- _ACTIVITY_
Omit the pictures, then reproduce exactly the line bearing "purple calculator: 2 -> 3" and every line after it up to and including the last line of the entries below.

.....

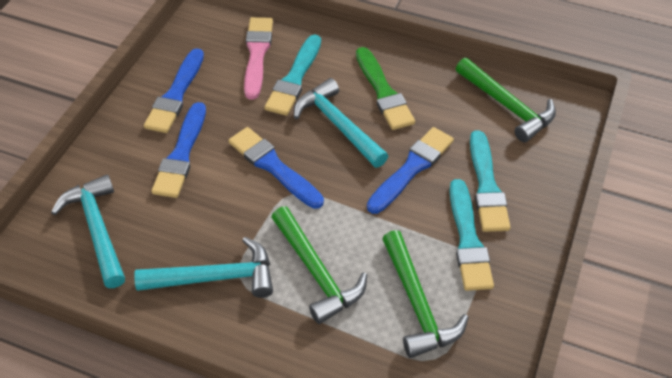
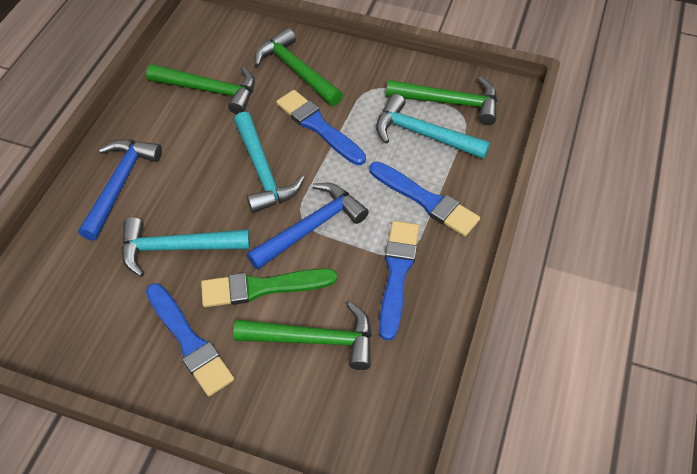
blue hammer: 0 -> 2
green hammer: 3 -> 4
pink brush: 1 -> 0
turquoise brush: 3 -> 0

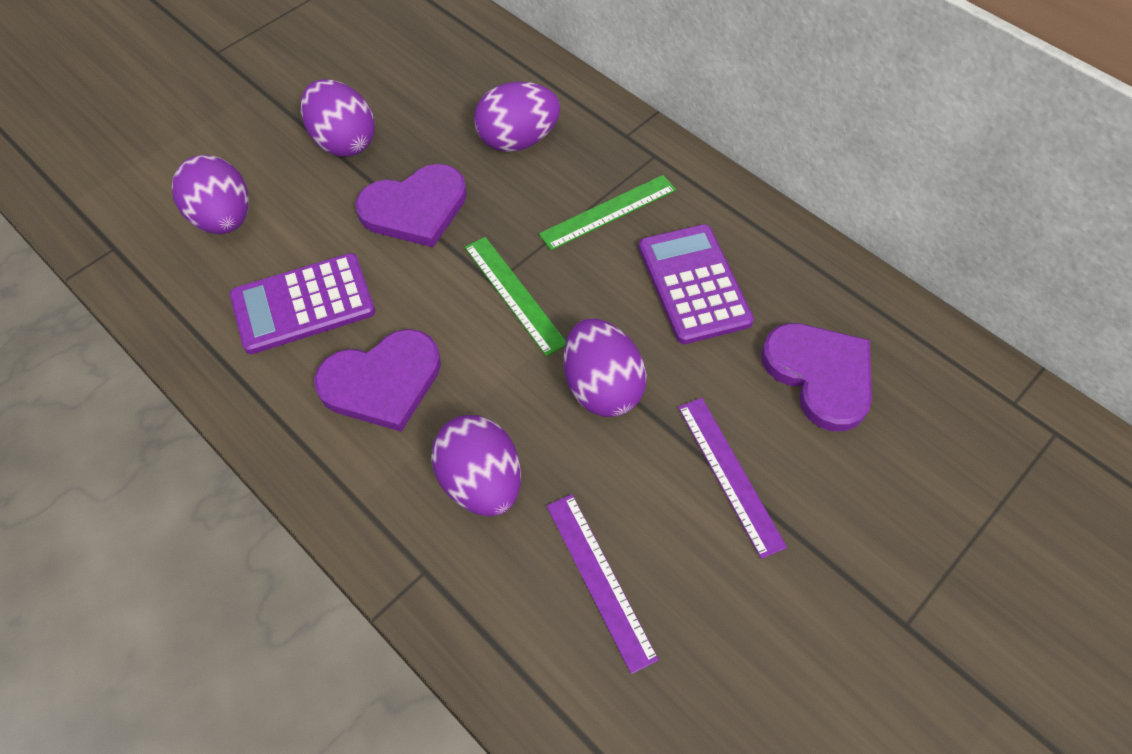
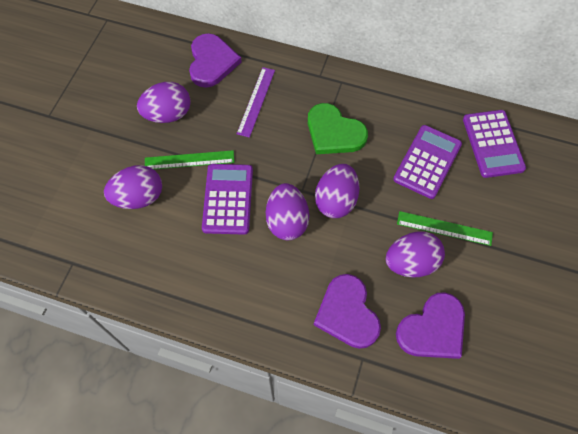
green heart: 0 -> 1
purple calculator: 2 -> 3
purple ruler: 2 -> 1

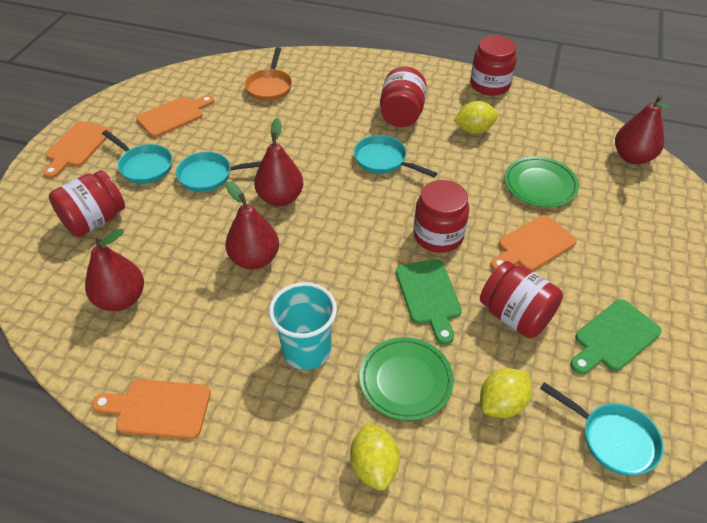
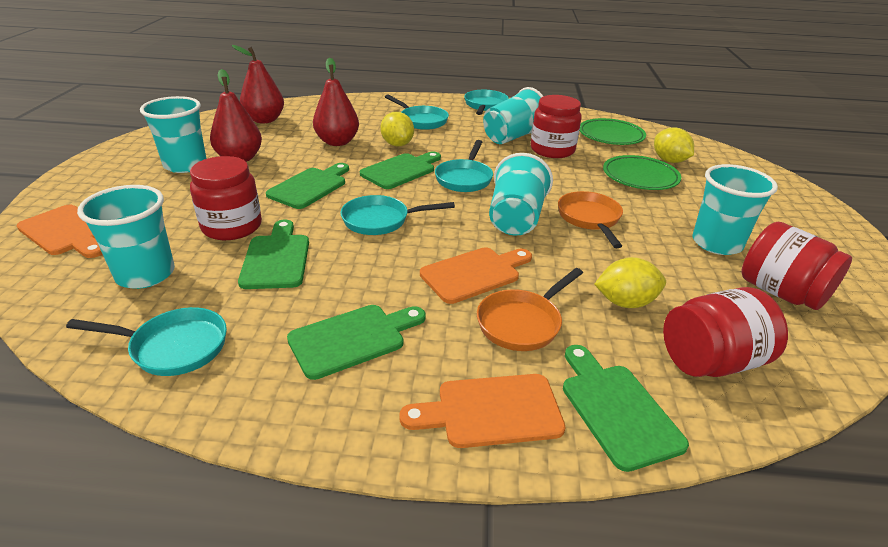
green cutting board: 2 -> 5
orange cutting board: 4 -> 3
orange pan: 1 -> 2
red jar: 5 -> 4
red pear: 4 -> 3
turquoise cup: 1 -> 5
turquoise pan: 4 -> 5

.....

- _ANSWER TO THIS TASK_
purple calculator: 2 -> 3
purple ruler: 2 -> 1

green cutting board: 2 -> 5
orange cutting board: 4 -> 3
orange pan: 1 -> 2
red jar: 5 -> 4
red pear: 4 -> 3
turquoise cup: 1 -> 5
turquoise pan: 4 -> 5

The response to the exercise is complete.